Data provided:

▼

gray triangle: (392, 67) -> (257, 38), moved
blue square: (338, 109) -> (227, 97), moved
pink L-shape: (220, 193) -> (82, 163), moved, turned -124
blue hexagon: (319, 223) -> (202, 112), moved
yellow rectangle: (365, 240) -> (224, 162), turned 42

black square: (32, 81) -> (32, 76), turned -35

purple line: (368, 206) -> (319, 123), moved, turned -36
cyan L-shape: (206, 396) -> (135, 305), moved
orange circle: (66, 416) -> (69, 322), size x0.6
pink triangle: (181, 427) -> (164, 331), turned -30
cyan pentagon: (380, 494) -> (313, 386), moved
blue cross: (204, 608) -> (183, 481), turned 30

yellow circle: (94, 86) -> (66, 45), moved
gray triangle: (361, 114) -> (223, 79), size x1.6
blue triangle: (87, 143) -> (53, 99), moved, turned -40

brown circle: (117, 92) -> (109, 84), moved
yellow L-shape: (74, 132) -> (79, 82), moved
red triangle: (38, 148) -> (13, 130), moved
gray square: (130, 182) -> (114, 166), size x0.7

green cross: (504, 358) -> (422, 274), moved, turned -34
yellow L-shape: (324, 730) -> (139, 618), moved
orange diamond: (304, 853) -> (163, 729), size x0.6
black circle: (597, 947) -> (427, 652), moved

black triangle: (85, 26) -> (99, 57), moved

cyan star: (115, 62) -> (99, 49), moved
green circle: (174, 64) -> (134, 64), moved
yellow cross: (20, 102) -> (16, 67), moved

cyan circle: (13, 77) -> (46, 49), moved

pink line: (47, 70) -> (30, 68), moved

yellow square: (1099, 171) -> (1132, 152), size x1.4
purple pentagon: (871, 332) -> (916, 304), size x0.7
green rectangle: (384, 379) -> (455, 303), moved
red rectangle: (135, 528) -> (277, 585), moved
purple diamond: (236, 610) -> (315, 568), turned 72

▲

What the exercise asks:
The answer must contain every line of the material, unchanged.

Response:
gray triangle: (392, 67) -> (257, 38), moved
blue square: (338, 109) -> (227, 97), moved
pink L-shape: (220, 193) -> (82, 163), moved, turned -124
blue hexagon: (319, 223) -> (202, 112), moved
yellow rectangle: (365, 240) -> (224, 162), turned 42

black square: (32, 81) -> (32, 76), turned -35

purple line: (368, 206) -> (319, 123), moved, turned -36
cyan L-shape: (206, 396) -> (135, 305), moved
orange circle: (66, 416) -> (69, 322), size x0.6
pink triangle: (181, 427) -> (164, 331), turned -30
cyan pentagon: (380, 494) -> (313, 386), moved
blue cross: (204, 608) -> (183, 481), turned 30

yellow circle: (94, 86) -> (66, 45), moved
gray triangle: (361, 114) -> (223, 79), size x1.6
blue triangle: (87, 143) -> (53, 99), moved, turned -40

brown circle: (117, 92) -> (109, 84), moved
yellow L-shape: (74, 132) -> (79, 82), moved
red triangle: (38, 148) -> (13, 130), moved
gray square: (130, 182) -> (114, 166), size x0.7

green cross: (504, 358) -> (422, 274), moved, turned -34
yellow L-shape: (324, 730) -> (139, 618), moved
orange diamond: (304, 853) -> (163, 729), size x0.6
black circle: (597, 947) -> (427, 652), moved

black triangle: (85, 26) -> (99, 57), moved

cyan star: (115, 62) -> (99, 49), moved
green circle: (174, 64) -> (134, 64), moved
yellow cross: (20, 102) -> (16, 67), moved

cyan circle: (13, 77) -> (46, 49), moved

pink line: (47, 70) -> (30, 68), moved

yellow square: (1099, 171) -> (1132, 152), size x1.4
purple pentagon: (871, 332) -> (916, 304), size x0.7
green rectangle: (384, 379) -> (455, 303), moved
red rectangle: (135, 528) -> (277, 585), moved
purple diamond: (236, 610) -> (315, 568), turned 72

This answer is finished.